Exercise objective: Some lines hold the string "pink". Copy all of them from the material that follows.
___
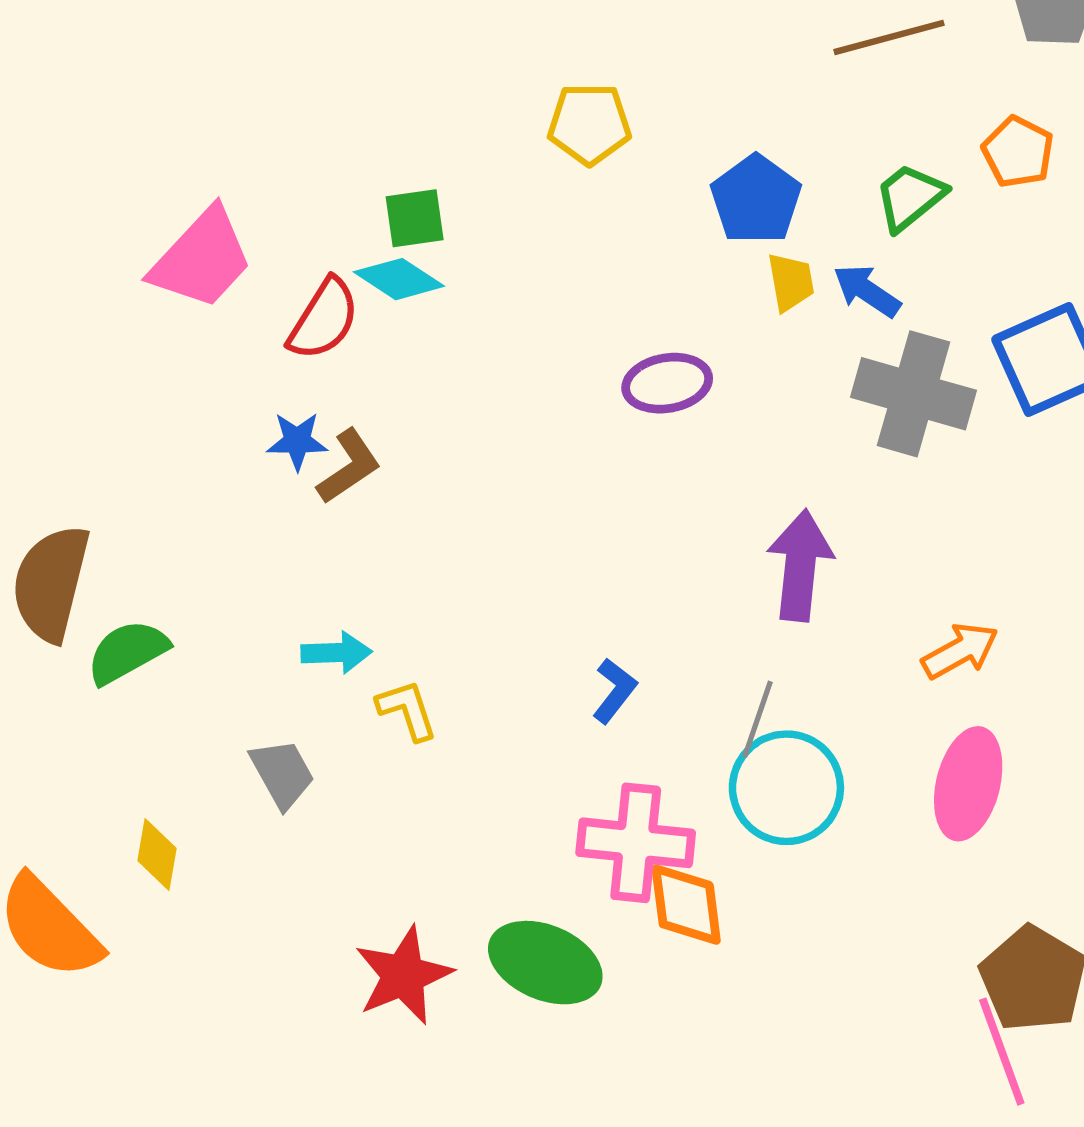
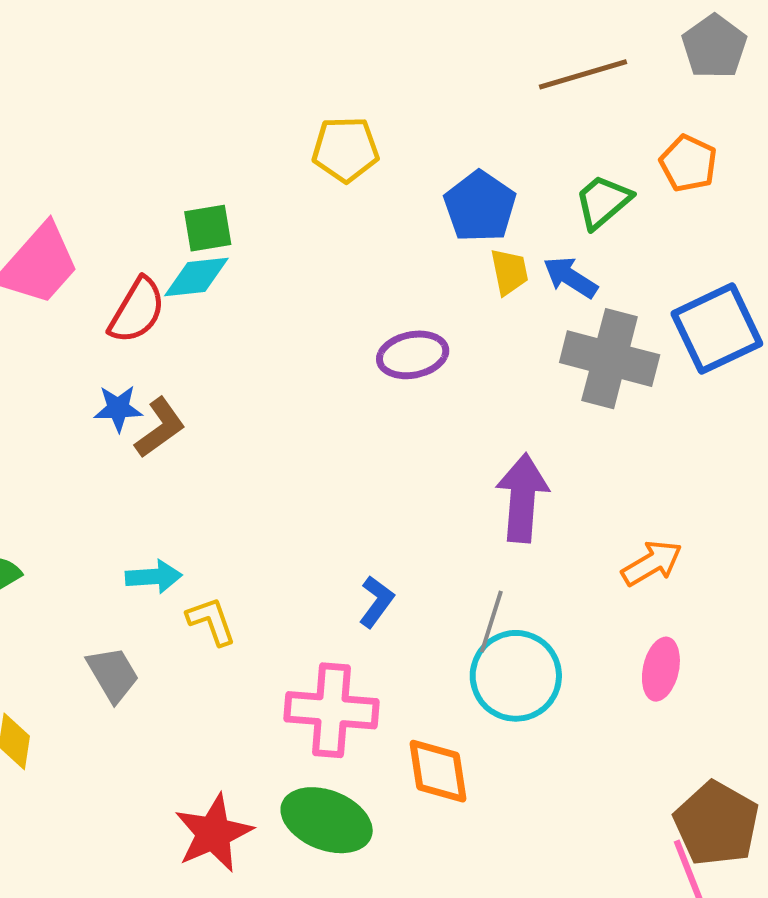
cyan diamond: (399, 279) -> (196, 277), turned -38
pink ellipse: (968, 784) -> (661, 669), size x0.7
pink cross: (636, 843) -> (332, 710), moved

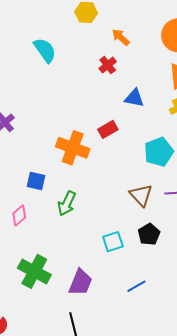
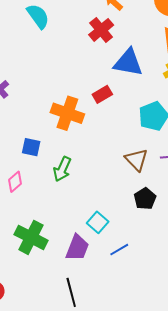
red cross: (108, 65) -> (101, 30), size x1.4
blue triangle: (134, 98) -> (128, 63), size x1.5
cyan square: (113, 242) -> (98, 222), moved, turned -30
blue line: (136, 286) -> (119, 250), moved

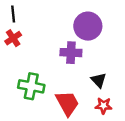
___
Result:
pink ellipse: (968, 784) -> (661, 669), size x0.7
pink cross: (636, 843) -> (332, 710), moved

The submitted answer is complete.